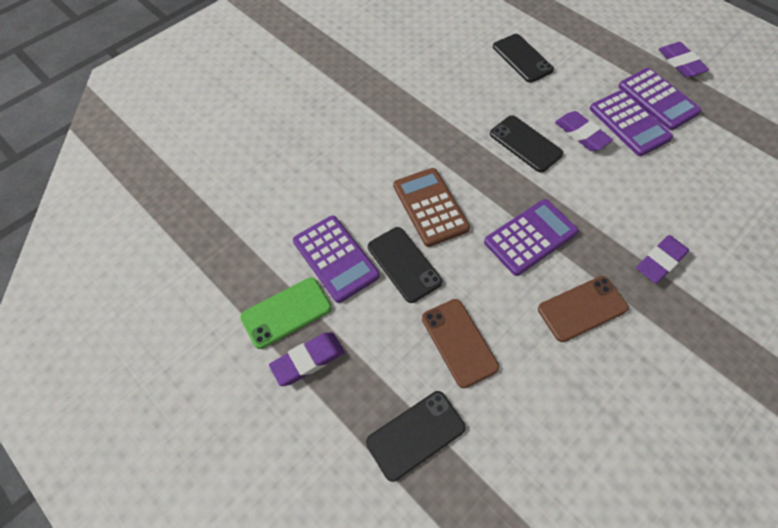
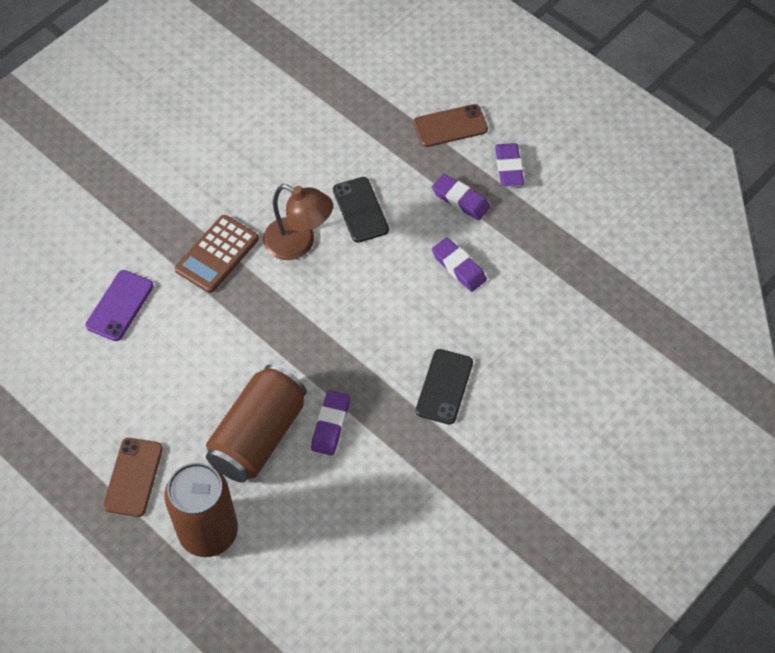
black phone: 4 -> 2
brown can: 0 -> 2
brown lamp: 0 -> 1
green phone: 1 -> 0
purple calculator: 4 -> 0
purple phone: 0 -> 1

■ ■ ■ ■ ■

ABOUT THIS TASK —
Copy from the entries above each line in which the string "purple" can be found.

EXERCISE SOLUTION —
purple calculator: 4 -> 0
purple phone: 0 -> 1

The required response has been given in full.